__TASK ITEM__. Word-for-word transcription is needed for all of the entries.

□ □ □ □ □ □ □

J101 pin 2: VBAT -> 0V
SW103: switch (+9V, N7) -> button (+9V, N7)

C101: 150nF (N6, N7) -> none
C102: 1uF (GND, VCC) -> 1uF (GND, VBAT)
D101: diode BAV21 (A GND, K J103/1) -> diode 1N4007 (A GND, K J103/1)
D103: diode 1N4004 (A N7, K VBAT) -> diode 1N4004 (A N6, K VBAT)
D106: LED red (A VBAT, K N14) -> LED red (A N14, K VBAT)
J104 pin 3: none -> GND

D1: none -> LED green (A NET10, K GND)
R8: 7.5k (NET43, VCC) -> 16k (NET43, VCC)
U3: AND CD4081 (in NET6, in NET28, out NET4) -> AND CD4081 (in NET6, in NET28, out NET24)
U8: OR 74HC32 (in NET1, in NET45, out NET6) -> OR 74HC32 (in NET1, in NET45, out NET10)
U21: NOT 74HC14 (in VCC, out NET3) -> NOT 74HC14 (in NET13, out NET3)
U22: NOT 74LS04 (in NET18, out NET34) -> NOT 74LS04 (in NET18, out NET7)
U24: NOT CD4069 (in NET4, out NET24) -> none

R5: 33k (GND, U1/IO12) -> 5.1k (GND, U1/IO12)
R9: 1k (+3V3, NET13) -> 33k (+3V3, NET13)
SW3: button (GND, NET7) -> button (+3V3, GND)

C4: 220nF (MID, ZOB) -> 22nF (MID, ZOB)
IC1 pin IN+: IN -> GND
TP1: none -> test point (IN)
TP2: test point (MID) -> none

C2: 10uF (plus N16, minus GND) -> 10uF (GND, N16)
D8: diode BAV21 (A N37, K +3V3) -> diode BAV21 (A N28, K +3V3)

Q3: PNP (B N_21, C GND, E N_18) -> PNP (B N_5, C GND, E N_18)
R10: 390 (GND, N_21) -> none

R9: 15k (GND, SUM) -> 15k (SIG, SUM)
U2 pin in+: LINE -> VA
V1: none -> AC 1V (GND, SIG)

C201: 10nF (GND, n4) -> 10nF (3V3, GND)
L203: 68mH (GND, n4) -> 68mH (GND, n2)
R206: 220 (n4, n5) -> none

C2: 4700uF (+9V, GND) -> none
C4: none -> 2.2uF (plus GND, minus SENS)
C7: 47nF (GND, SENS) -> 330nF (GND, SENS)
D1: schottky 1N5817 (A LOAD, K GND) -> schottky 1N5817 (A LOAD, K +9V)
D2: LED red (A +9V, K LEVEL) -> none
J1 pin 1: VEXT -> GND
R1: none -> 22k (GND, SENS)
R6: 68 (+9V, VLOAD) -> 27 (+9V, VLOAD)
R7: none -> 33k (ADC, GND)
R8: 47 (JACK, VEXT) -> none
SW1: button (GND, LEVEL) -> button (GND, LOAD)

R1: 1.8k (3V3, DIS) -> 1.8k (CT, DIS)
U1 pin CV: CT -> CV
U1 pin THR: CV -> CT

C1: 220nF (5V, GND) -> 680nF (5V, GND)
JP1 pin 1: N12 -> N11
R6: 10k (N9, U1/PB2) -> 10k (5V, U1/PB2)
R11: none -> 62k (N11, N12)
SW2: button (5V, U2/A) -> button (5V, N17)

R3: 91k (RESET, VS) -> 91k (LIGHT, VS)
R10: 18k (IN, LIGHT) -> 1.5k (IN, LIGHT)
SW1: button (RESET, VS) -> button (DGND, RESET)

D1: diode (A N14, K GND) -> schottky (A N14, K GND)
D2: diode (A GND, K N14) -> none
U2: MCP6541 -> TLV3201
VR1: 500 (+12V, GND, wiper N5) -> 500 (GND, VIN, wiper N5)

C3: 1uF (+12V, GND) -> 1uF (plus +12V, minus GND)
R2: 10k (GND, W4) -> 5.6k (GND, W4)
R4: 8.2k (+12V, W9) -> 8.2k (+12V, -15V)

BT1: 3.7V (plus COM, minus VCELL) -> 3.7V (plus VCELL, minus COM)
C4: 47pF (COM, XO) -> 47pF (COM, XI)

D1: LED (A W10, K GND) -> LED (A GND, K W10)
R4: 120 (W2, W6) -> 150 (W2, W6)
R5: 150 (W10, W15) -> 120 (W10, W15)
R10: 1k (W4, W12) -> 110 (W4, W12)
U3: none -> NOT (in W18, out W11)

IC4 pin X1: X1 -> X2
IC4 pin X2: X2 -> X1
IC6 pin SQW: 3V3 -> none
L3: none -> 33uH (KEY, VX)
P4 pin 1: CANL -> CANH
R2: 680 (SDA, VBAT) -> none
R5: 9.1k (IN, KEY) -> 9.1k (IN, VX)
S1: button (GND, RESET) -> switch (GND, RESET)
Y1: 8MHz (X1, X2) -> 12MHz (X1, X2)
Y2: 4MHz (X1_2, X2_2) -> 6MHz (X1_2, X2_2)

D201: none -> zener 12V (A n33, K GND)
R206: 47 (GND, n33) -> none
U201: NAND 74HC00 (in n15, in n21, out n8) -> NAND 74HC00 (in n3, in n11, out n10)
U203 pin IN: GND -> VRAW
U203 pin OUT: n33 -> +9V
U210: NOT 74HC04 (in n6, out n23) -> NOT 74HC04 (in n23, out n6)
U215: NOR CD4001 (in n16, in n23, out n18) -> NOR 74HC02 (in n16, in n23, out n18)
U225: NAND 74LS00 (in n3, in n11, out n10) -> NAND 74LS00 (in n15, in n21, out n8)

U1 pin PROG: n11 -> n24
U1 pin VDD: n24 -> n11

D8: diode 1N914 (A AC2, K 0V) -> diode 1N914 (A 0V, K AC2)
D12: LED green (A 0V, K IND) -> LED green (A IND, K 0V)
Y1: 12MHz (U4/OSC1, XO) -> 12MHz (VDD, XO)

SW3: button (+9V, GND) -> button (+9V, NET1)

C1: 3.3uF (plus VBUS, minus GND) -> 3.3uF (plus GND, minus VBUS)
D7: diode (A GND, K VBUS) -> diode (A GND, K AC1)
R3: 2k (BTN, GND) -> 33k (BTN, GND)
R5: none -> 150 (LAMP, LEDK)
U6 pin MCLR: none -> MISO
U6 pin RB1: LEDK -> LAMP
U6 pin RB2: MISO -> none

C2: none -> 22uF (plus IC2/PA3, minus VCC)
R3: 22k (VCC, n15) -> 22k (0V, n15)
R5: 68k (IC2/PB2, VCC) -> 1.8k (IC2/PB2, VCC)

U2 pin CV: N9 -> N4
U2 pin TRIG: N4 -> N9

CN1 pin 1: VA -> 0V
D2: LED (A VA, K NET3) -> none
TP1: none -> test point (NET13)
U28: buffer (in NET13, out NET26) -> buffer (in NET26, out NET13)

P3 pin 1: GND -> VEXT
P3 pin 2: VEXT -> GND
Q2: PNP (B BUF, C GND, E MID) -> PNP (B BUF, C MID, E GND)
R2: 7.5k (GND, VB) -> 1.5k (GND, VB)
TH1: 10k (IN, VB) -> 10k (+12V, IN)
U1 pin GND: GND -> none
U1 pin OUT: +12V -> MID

□ □ □ □ □ □ □

__REPLY__.
J101 pin 2: VBAT -> 0V
SW103: switch (+9V, N7) -> button (+9V, N7)

C101: 150nF (N6, N7) -> none
C102: 1uF (GND, VCC) -> 1uF (GND, VBAT)
D101: diode BAV21 (A GND, K J103/1) -> diode 1N4007 (A GND, K J103/1)
D103: diode 1N4004 (A N7, K VBAT) -> diode 1N4004 (A N6, K VBAT)
D106: LED red (A VBAT, K N14) -> LED red (A N14, K VBAT)
J104 pin 3: none -> GND

D1: none -> LED green (A NET10, K GND)
R8: 7.5k (NET43, VCC) -> 16k (NET43, VCC)
U3: AND CD4081 (in NET6, in NET28, out NET4) -> AND CD4081 (in NET6, in NET28, out NET24)
U8: OR 74HC32 (in NET1, in NET45, out NET6) -> OR 74HC32 (in NET1, in NET45, out NET10)
U21: NOT 74HC14 (in VCC, out NET3) -> NOT 74HC14 (in NET13, out NET3)
U22: NOT 74LS04 (in NET18, out NET34) -> NOT 74LS04 (in NET18, out NET7)
U24: NOT CD4069 (in NET4, out NET24) -> none

R5: 33k (GND, U1/IO12) -> 5.1k (GND, U1/IO12)
R9: 1k (+3V3, NET13) -> 33k (+3V3, NET13)
SW3: button (GND, NET7) -> button (+3V3, GND)

C4: 220nF (MID, ZOB) -> 22nF (MID, ZOB)
IC1 pin IN+: IN -> GND
TP1: none -> test point (IN)
TP2: test point (MID) -> none

C2: 10uF (plus N16, minus GND) -> 10uF (GND, N16)
D8: diode BAV21 (A N37, K +3V3) -> diode BAV21 (A N28, K +3V3)

Q3: PNP (B N_21, C GND, E N_18) -> PNP (B N_5, C GND, E N_18)
R10: 390 (GND, N_21) -> none

R9: 15k (GND, SUM) -> 15k (SIG, SUM)
U2 pin in+: LINE -> VA
V1: none -> AC 1V (GND, SIG)

C201: 10nF (GND, n4) -> 10nF (3V3, GND)
L203: 68mH (GND, n4) -> 68mH (GND, n2)
R206: 220 (n4, n5) -> none

C2: 4700uF (+9V, GND) -> none
C4: none -> 2.2uF (plus GND, minus SENS)
C7: 47nF (GND, SENS) -> 330nF (GND, SENS)
D1: schottky 1N5817 (A LOAD, K GND) -> schottky 1N5817 (A LOAD, K +9V)
D2: LED red (A +9V, K LEVEL) -> none
J1 pin 1: VEXT -> GND
R1: none -> 22k (GND, SENS)
R6: 68 (+9V, VLOAD) -> 27 (+9V, VLOAD)
R7: none -> 33k (ADC, GND)
R8: 47 (JACK, VEXT) -> none
SW1: button (GND, LEVEL) -> button (GND, LOAD)

R1: 1.8k (3V3, DIS) -> 1.8k (CT, DIS)
U1 pin CV: CT -> CV
U1 pin THR: CV -> CT

C1: 220nF (5V, GND) -> 680nF (5V, GND)
JP1 pin 1: N12 -> N11
R6: 10k (N9, U1/PB2) -> 10k (5V, U1/PB2)
R11: none -> 62k (N11, N12)
SW2: button (5V, U2/A) -> button (5V, N17)

R3: 91k (RESET, VS) -> 91k (LIGHT, VS)
R10: 18k (IN, LIGHT) -> 1.5k (IN, LIGHT)
SW1: button (RESET, VS) -> button (DGND, RESET)

D1: diode (A N14, K GND) -> schottky (A N14, K GND)
D2: diode (A GND, K N14) -> none
U2: MCP6541 -> TLV3201
VR1: 500 (+12V, GND, wiper N5) -> 500 (GND, VIN, wiper N5)

C3: 1uF (+12V, GND) -> 1uF (plus +12V, minus GND)
R2: 10k (GND, W4) -> 5.6k (GND, W4)
R4: 8.2k (+12V, W9) -> 8.2k (+12V, -15V)

BT1: 3.7V (plus COM, minus VCELL) -> 3.7V (plus VCELL, minus COM)
C4: 47pF (COM, XO) -> 47pF (COM, XI)

D1: LED (A W10, K GND) -> LED (A GND, K W10)
R4: 120 (W2, W6) -> 150 (W2, W6)
R5: 150 (W10, W15) -> 120 (W10, W15)
R10: 1k (W4, W12) -> 110 (W4, W12)
U3: none -> NOT (in W18, out W11)

IC4 pin X1: X1 -> X2
IC4 pin X2: X2 -> X1
IC6 pin SQW: 3V3 -> none
L3: none -> 33uH (KEY, VX)
P4 pin 1: CANL -> CANH
R2: 680 (SDA, VBAT) -> none
R5: 9.1k (IN, KEY) -> 9.1k (IN, VX)
S1: button (GND, RESET) -> switch (GND, RESET)
Y1: 8MHz (X1, X2) -> 12MHz (X1, X2)
Y2: 4MHz (X1_2, X2_2) -> 6MHz (X1_2, X2_2)

D201: none -> zener 12V (A n33, K GND)
R206: 47 (GND, n33) -> none
U201: NAND 74HC00 (in n15, in n21, out n8) -> NAND 74HC00 (in n3, in n11, out n10)
U203 pin IN: GND -> VRAW
U203 pin OUT: n33 -> +9V
U210: NOT 74HC04 (in n6, out n23) -> NOT 74HC04 (in n23, out n6)
U215: NOR CD4001 (in n16, in n23, out n18) -> NOR 74HC02 (in n16, in n23, out n18)
U225: NAND 74LS00 (in n3, in n11, out n10) -> NAND 74LS00 (in n15, in n21, out n8)

U1 pin PROG: n11 -> n24
U1 pin VDD: n24 -> n11

D8: diode 1N914 (A AC2, K 0V) -> diode 1N914 (A 0V, K AC2)
D12: LED green (A 0V, K IND) -> LED green (A IND, K 0V)
Y1: 12MHz (U4/OSC1, XO) -> 12MHz (VDD, XO)

SW3: button (+9V, GND) -> button (+9V, NET1)

C1: 3.3uF (plus VBUS, minus GND) -> 3.3uF (plus GND, minus VBUS)
D7: diode (A GND, K VBUS) -> diode (A GND, K AC1)
R3: 2k (BTN, GND) -> 33k (BTN, GND)
R5: none -> 150 (LAMP, LEDK)
U6 pin MCLR: none -> MISO
U6 pin RB1: LEDK -> LAMP
U6 pin RB2: MISO -> none

C2: none -> 22uF (plus IC2/PA3, minus VCC)
R3: 22k (VCC, n15) -> 22k (0V, n15)
R5: 68k (IC2/PB2, VCC) -> 1.8k (IC2/PB2, VCC)

U2 pin CV: N9 -> N4
U2 pin TRIG: N4 -> N9

CN1 pin 1: VA -> 0V
D2: LED (A VA, K NET3) -> none
TP1: none -> test point (NET13)
U28: buffer (in NET13, out NET26) -> buffer (in NET26, out NET13)

P3 pin 1: GND -> VEXT
P3 pin 2: VEXT -> GND
Q2: PNP (B BUF, C GND, E MID) -> PNP (B BUF, C MID, E GND)
R2: 7.5k (GND, VB) -> 1.5k (GND, VB)
TH1: 10k (IN, VB) -> 10k (+12V, IN)
U1 pin GND: GND -> none
U1 pin OUT: +12V -> MID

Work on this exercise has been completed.